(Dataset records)

★ ★ ★ ★ ★ ★ ★

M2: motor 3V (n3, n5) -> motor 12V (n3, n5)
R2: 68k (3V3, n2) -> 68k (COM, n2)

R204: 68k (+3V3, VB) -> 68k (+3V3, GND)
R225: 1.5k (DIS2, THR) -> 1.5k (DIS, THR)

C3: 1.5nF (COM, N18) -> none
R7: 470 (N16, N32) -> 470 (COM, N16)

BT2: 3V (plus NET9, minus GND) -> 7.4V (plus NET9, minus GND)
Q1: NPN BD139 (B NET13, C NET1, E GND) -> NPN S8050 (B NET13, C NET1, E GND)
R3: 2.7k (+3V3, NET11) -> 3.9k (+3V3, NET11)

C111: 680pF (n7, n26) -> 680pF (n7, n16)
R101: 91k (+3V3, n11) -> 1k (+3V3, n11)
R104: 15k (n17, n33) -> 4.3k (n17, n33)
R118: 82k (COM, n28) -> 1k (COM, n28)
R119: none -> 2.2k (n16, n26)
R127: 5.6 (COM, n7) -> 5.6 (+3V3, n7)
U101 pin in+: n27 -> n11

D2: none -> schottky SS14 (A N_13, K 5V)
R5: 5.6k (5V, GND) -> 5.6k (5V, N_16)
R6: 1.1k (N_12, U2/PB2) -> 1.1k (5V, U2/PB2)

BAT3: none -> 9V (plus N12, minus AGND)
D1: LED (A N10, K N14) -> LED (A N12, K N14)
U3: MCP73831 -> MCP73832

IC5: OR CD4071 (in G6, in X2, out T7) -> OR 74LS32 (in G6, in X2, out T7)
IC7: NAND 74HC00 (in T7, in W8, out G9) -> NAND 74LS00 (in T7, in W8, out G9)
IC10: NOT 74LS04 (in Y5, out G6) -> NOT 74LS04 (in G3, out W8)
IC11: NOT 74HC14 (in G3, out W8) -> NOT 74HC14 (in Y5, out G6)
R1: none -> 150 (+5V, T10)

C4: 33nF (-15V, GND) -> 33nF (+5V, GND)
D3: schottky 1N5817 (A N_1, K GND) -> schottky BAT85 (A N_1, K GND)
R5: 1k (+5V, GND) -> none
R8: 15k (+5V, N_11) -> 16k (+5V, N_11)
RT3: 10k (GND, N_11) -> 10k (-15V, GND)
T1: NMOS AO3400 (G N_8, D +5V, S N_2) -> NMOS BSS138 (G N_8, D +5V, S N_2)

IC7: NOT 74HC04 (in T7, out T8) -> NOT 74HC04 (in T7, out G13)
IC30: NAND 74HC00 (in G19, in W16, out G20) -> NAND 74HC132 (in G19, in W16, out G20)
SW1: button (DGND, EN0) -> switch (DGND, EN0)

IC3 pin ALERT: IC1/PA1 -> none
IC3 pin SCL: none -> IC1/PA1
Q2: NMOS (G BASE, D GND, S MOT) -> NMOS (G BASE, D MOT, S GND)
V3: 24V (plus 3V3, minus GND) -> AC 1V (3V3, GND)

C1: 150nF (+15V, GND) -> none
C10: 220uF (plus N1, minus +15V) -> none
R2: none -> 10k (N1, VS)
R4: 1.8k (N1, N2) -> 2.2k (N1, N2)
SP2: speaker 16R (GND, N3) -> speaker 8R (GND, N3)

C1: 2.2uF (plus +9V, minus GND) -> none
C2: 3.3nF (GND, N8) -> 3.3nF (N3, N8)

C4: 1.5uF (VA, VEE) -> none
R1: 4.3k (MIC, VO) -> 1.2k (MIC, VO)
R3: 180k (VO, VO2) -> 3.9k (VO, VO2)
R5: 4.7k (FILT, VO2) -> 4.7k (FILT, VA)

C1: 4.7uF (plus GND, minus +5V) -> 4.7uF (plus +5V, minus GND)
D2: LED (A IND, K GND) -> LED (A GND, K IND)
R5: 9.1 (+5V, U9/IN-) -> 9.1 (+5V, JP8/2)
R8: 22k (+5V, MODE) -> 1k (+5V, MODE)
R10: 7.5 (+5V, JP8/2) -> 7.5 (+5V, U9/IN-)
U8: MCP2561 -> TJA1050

★ ★ ★ ★ ★ ★ ★

§ TASK BRIEF: The lines from the one holding "IC3 pin SCL: none -> IC1/PA1" to the end of the entries are to be repeated exactly, with both ends included and nothing else.

§ RESPONSE TO THE EXERCISE:
IC3 pin SCL: none -> IC1/PA1
Q2: NMOS (G BASE, D GND, S MOT) -> NMOS (G BASE, D MOT, S GND)
V3: 24V (plus 3V3, minus GND) -> AC 1V (3V3, GND)

C1: 150nF (+15V, GND) -> none
C10: 220uF (plus N1, minus +15V) -> none
R2: none -> 10k (N1, VS)
R4: 1.8k (N1, N2) -> 2.2k (N1, N2)
SP2: speaker 16R (GND, N3) -> speaker 8R (GND, N3)

C1: 2.2uF (plus +9V, minus GND) -> none
C2: 3.3nF (GND, N8) -> 3.3nF (N3, N8)

C4: 1.5uF (VA, VEE) -> none
R1: 4.3k (MIC, VO) -> 1.2k (MIC, VO)
R3: 180k (VO, VO2) -> 3.9k (VO, VO2)
R5: 4.7k (FILT, VO2) -> 4.7k (FILT, VA)

C1: 4.7uF (plus GND, minus +5V) -> 4.7uF (plus +5V, minus GND)
D2: LED (A IND, K GND) -> LED (A GND, K IND)
R5: 9.1 (+5V, U9/IN-) -> 9.1 (+5V, JP8/2)
R8: 22k (+5V, MODE) -> 1k (+5V, MODE)
R10: 7.5 (+5V, JP8/2) -> 7.5 (+5V, U9/IN-)
U8: MCP2561 -> TJA1050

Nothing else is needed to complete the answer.